*** Begin section ***

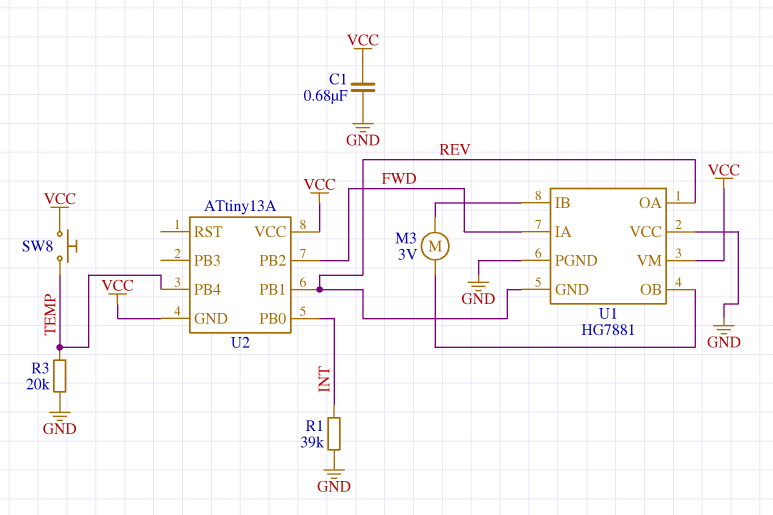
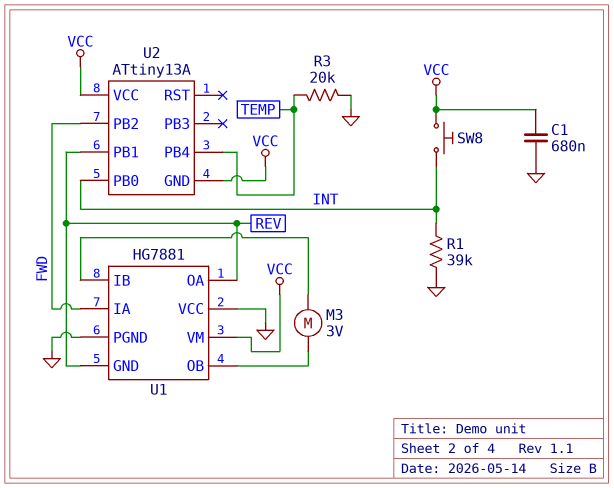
SW8: button (TEMP, VCC) -> button (INT, VCC)

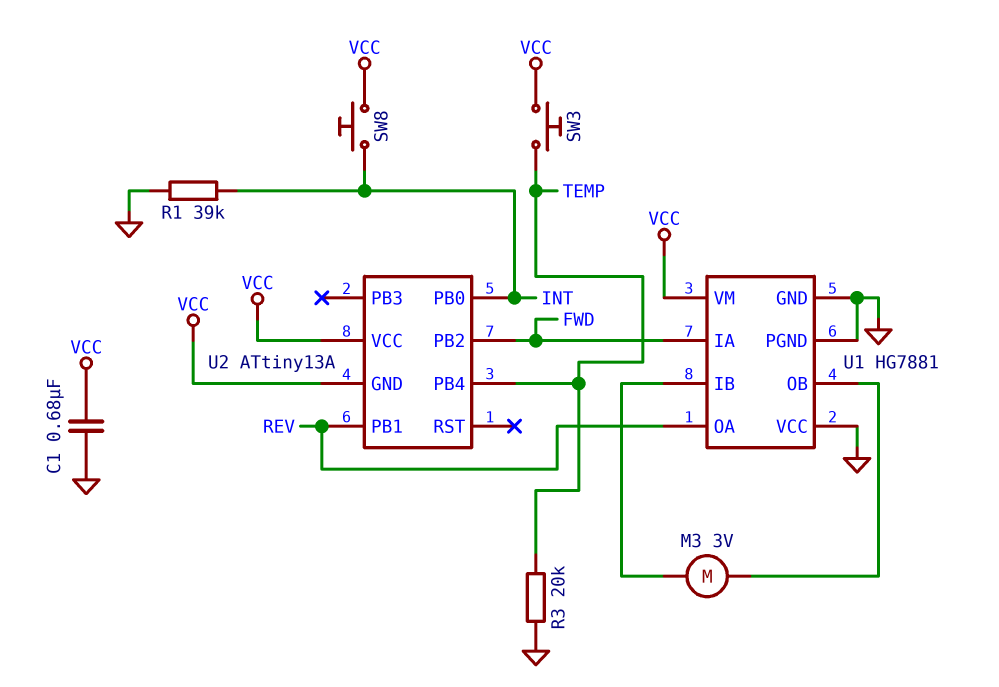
SW3: none -> button (TEMP, VCC)
U1 pin GND: REV -> GND

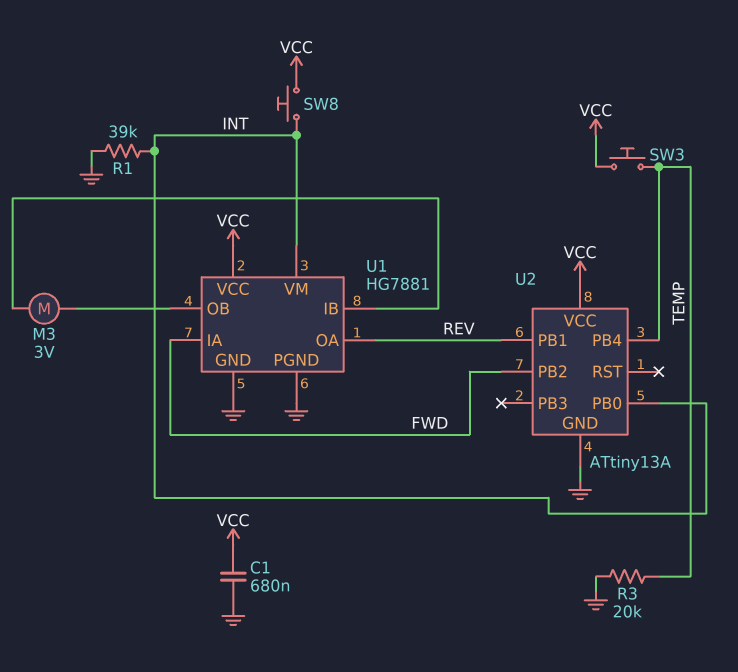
U1 pin VCC: GND -> VCC
U1 pin VM: VCC -> INT
U2 pin GND: VCC -> GND

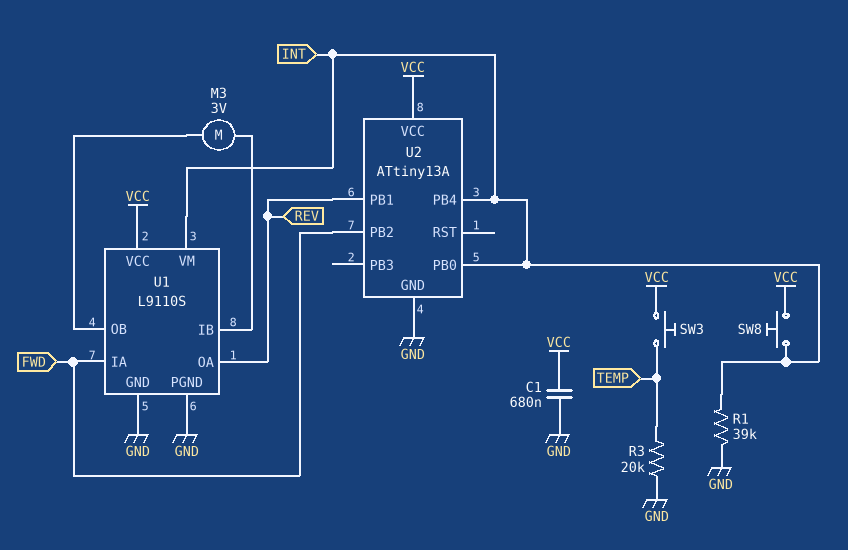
U1: HG7881 -> L9110S
U2 pin PB4: TEMP -> INT

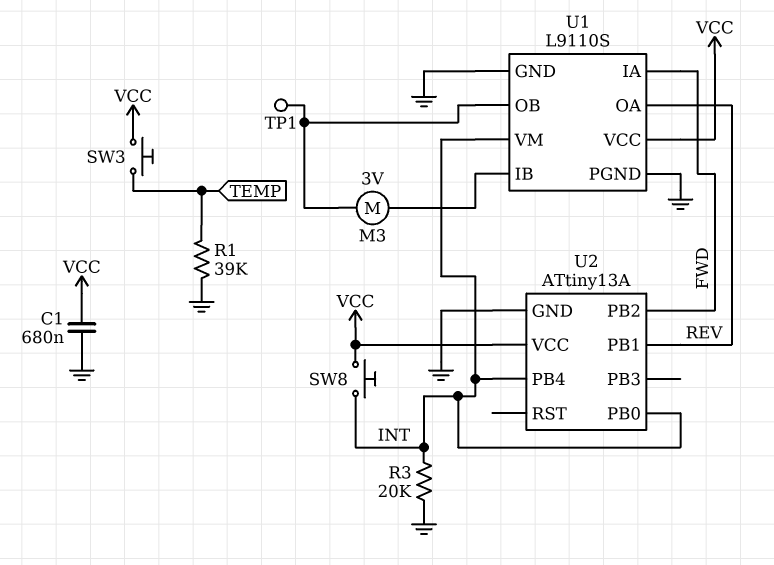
R1: 39k (GND, INT) -> 39k (GND, TEMP)
R3: 20k (GND, TEMP) -> 20k (GND, INT)
TP1: none -> test point (U1/OB)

*** End section ***

Work task: In the entries above, find the line containing "U1 pin VM: VCC -> INT"; transcribe exactly that line and every line after it through the end, and only those, omitting pictures.

Completed task:
U1 pin VM: VCC -> INT
U2 pin GND: VCC -> GND

U1: HG7881 -> L9110S
U2 pin PB4: TEMP -> INT

R1: 39k (GND, INT) -> 39k (GND, TEMP)
R3: 20k (GND, TEMP) -> 20k (GND, INT)
TP1: none -> test point (U1/OB)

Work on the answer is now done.